## [Task objective]
Pick every line out of the entries below that holds the string "green", and report them.

## [Task material]
- - - - - - -

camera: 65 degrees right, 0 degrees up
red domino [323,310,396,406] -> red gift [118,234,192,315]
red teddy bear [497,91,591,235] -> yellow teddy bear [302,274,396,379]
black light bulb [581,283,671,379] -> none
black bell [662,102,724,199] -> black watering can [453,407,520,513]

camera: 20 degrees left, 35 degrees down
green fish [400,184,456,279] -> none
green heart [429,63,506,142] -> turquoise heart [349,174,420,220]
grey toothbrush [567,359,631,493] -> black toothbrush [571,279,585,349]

- - - - - - -

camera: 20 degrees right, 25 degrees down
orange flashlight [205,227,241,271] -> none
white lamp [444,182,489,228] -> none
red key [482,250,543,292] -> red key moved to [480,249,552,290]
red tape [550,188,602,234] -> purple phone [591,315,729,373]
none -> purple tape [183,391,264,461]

- - - - - - -

## [Answer below]
green fish [400,184,456,279] -> none
green heart [429,63,506,142] -> turquoise heart [349,174,420,220]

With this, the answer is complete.